_Written task_
Copy the material below verbatim from the line with "(247, 908) = (135, 179): orange" to the line with "camera: 95 degrees left, 10 degrees down", both lines included, omitting pictures and every line outside that range.

_Available data_
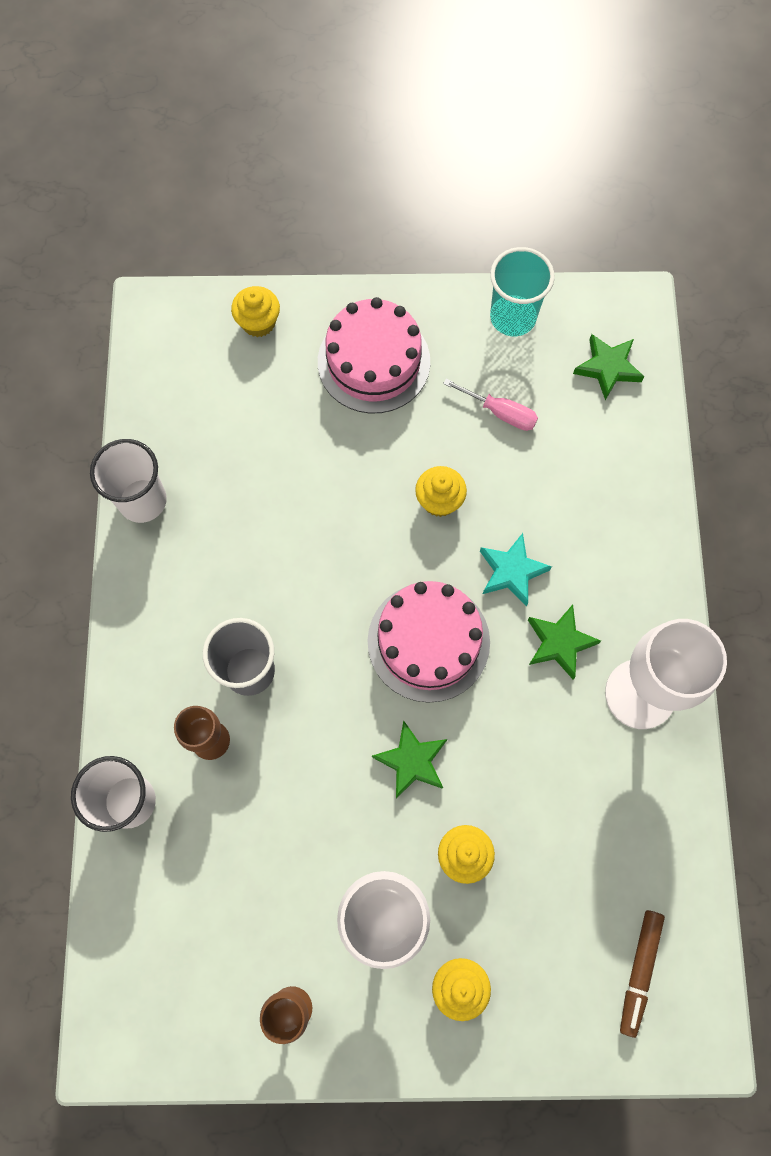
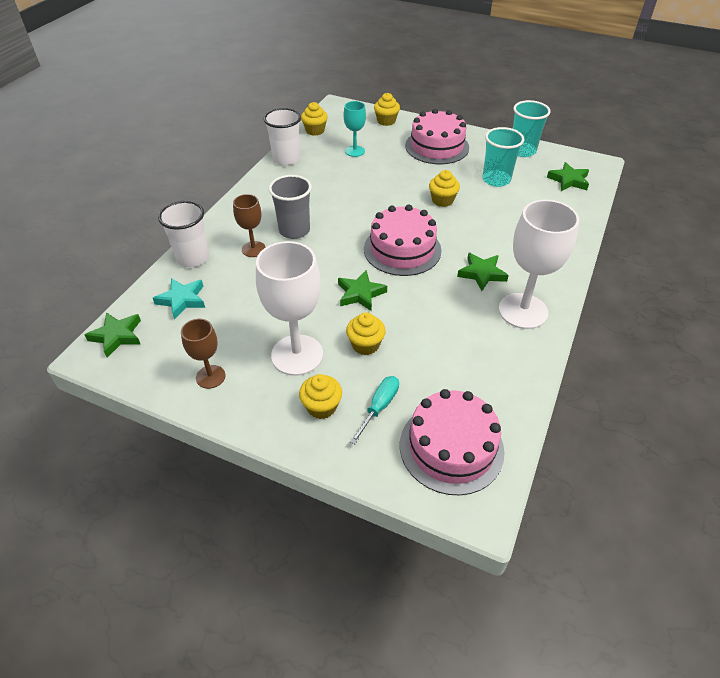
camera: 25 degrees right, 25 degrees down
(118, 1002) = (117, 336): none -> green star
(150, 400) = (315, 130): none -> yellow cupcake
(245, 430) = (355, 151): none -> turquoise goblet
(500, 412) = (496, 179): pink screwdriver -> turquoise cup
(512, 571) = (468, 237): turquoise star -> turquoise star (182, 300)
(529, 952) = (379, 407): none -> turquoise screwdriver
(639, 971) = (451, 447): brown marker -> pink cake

==

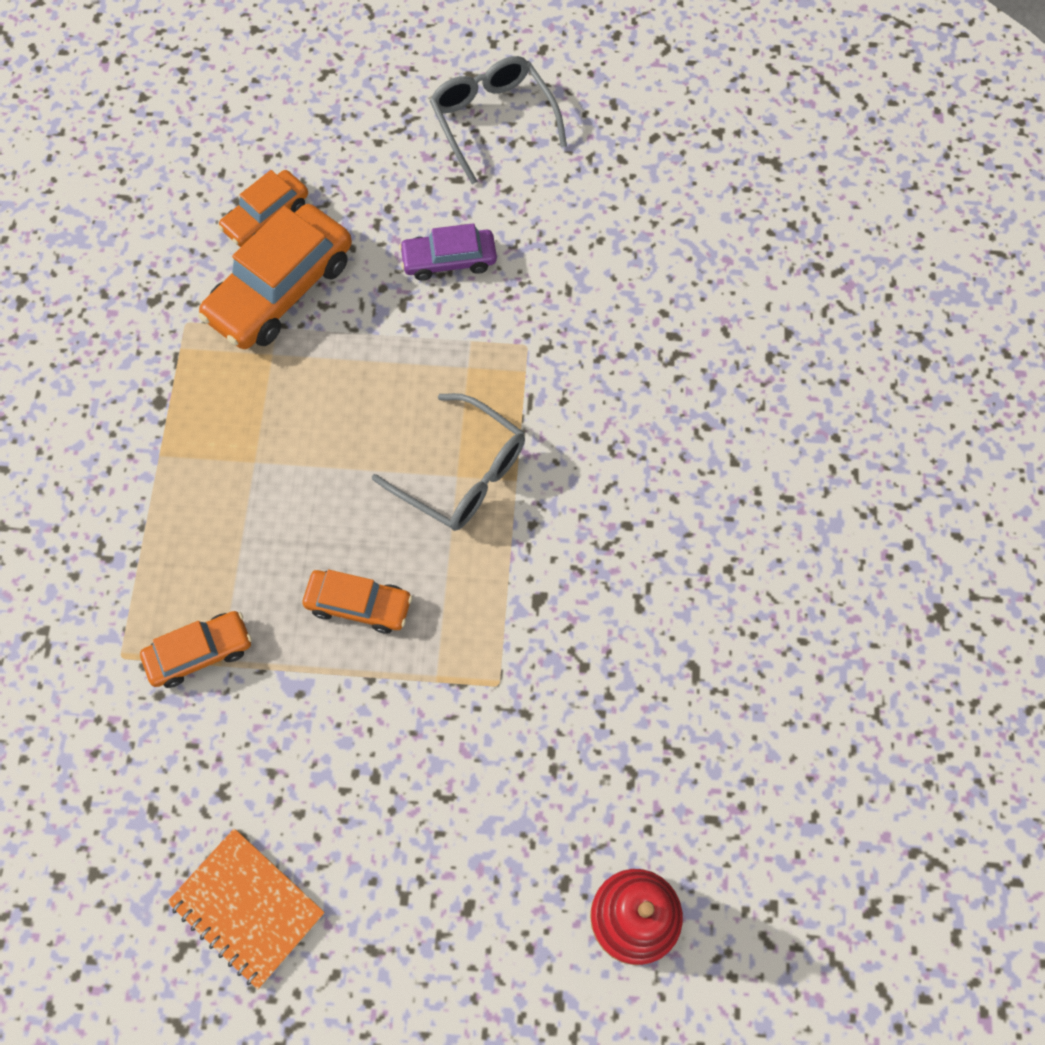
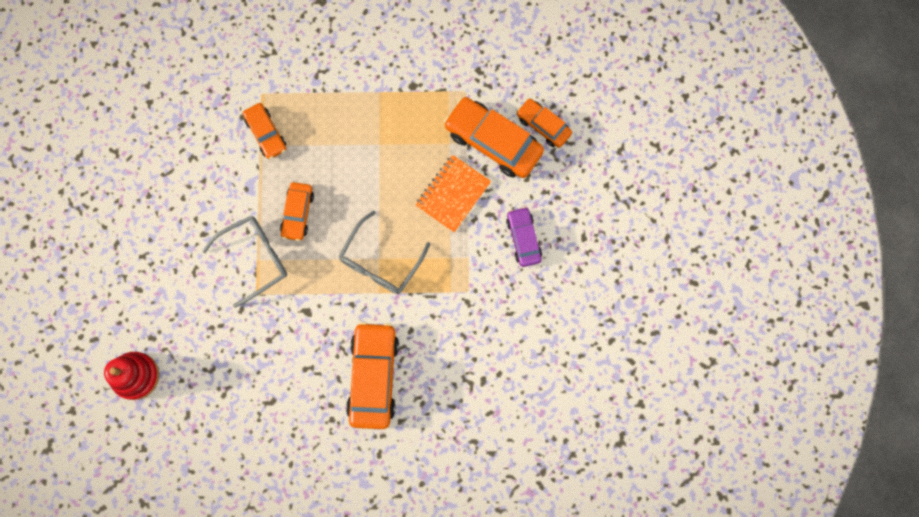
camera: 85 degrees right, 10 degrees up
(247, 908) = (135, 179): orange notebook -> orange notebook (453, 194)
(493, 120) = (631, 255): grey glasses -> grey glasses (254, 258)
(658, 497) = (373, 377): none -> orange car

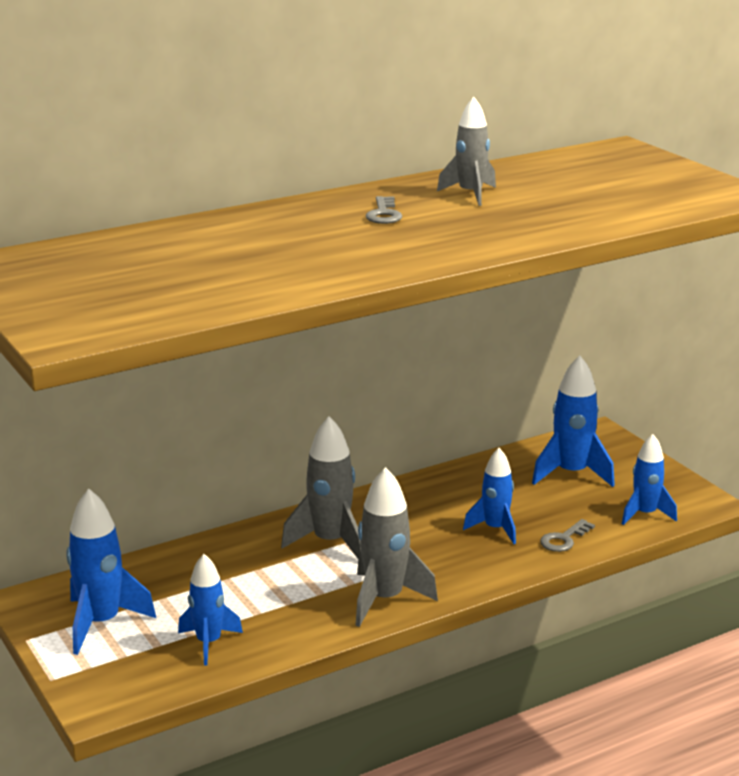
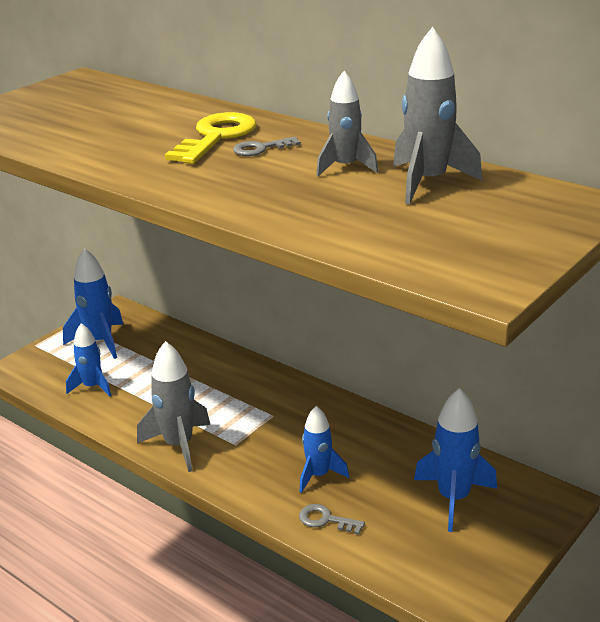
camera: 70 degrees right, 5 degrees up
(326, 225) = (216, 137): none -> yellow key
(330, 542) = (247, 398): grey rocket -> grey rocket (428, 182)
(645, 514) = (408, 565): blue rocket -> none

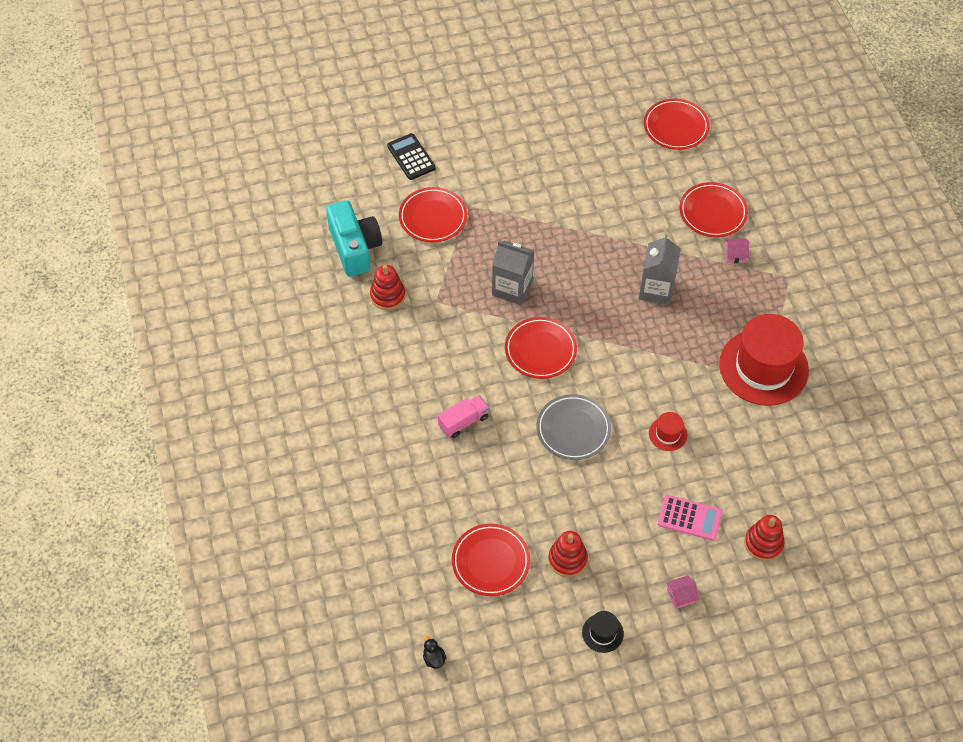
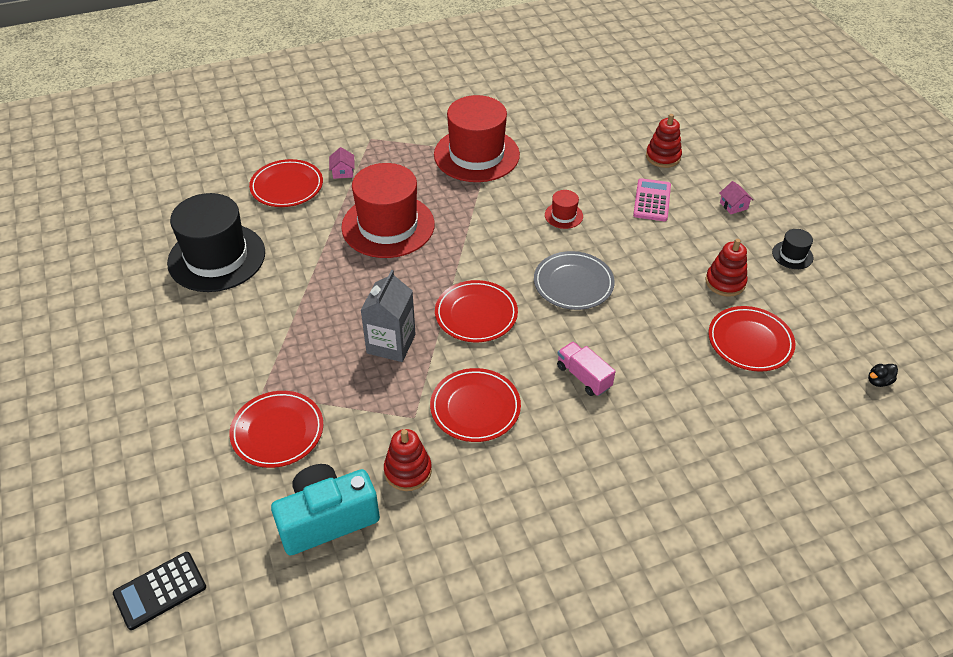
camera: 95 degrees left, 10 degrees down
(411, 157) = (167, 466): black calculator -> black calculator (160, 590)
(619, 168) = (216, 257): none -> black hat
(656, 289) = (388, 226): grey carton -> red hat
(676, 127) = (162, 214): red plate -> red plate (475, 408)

_Task solution_
(247, 908) = (135, 179): orange notebook -> orange notebook (453, 194)
(493, 120) = (631, 255): grey glasses -> grey glasses (254, 258)
(658, 497) = (373, 377): none -> orange car

camera: 70 degrees right, 5 degrees up
(326, 225) = (216, 137): none -> yellow key
(330, 542) = (247, 398): grey rocket -> grey rocket (428, 182)
(645, 514) = (408, 565): blue rocket -> none

camera: 95 degrees left, 10 degrees down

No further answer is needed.